Given the listing that follows, report all lines in which the string "degrees" occurs.

+ + + +

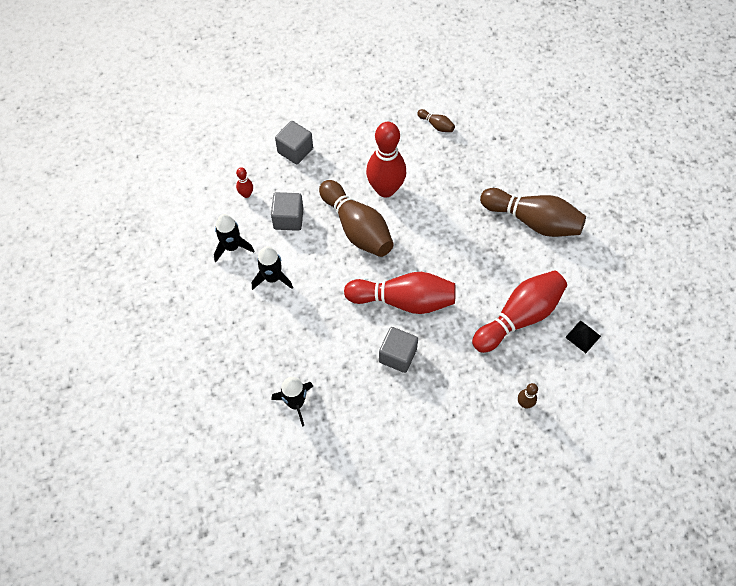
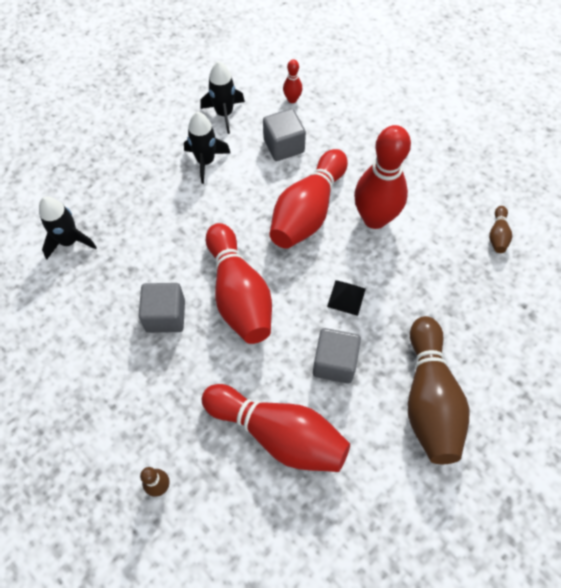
camera: 65 degrees right, 0 degrees up
grey cube [275,121,313,164] -> grey cube moved to [313,328,361,384]
brown bowling pin [319,180,394,257] -> red bowling pin [269,149,348,249]
black pyramid [565,320,601,353] -> black pyramid moved to [327,280,366,316]

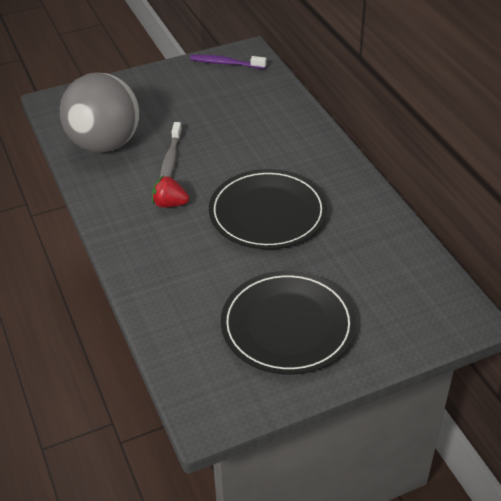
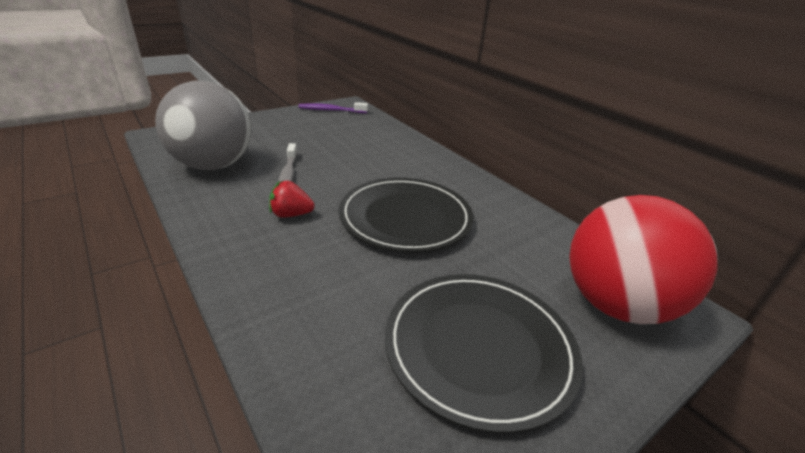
camera: 15 degrees left, 10 degrees down
none -> red ball [569,195,718,324]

+ + + +

### [SOLUTION TO THIS TASK]
camera: 65 degrees right, 0 degrees up
camera: 15 degrees left, 10 degrees down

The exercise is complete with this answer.